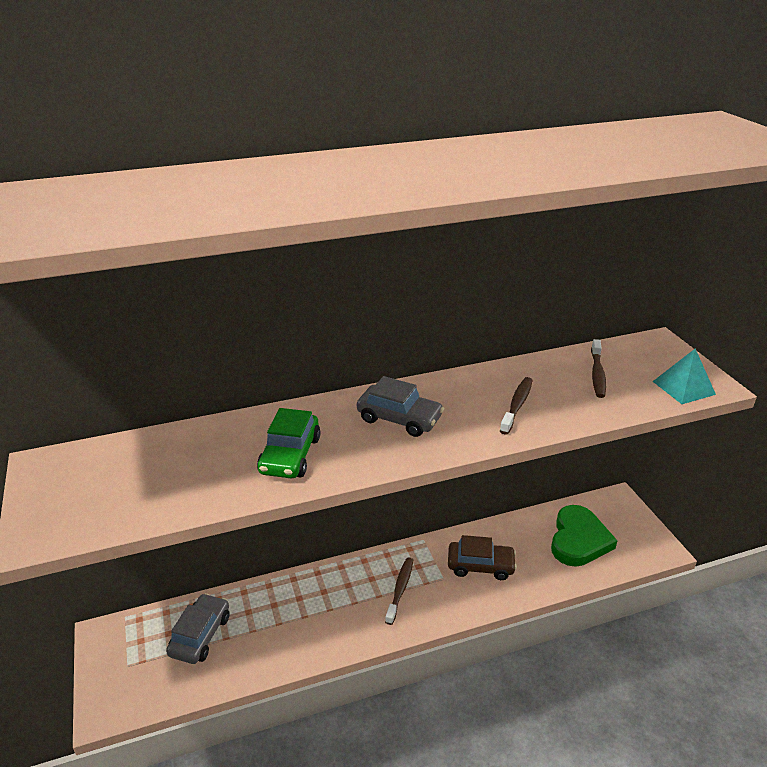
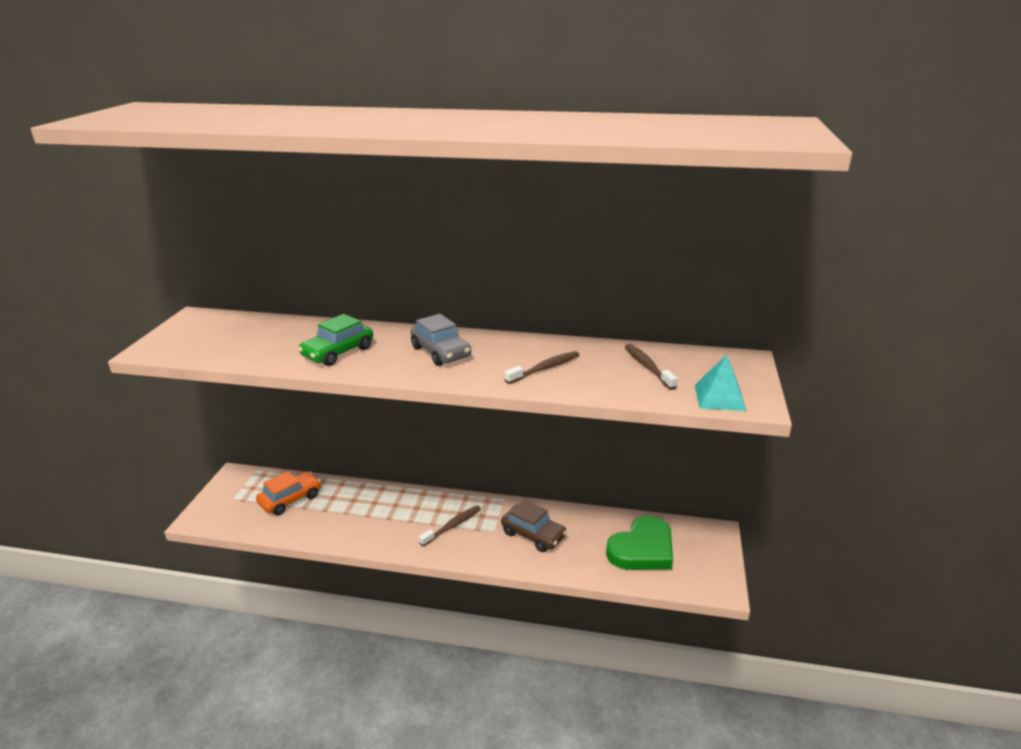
camera: 30 degrees right, 5 degrees down
(200, 635) = (290, 499): grey car -> orange car
(597, 374) = (647, 367): brown toothbrush -> brown toothbrush turned 120 degrees clockwise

----------------------------------------

> What is needed: Would you transcribe all of the data exactly, apart from its pictures?

> Finished task:
camera: 30 degrees right, 5 degrees down
(200, 635) = (290, 499): grey car -> orange car
(597, 374) = (647, 367): brown toothbrush -> brown toothbrush turned 120 degrees clockwise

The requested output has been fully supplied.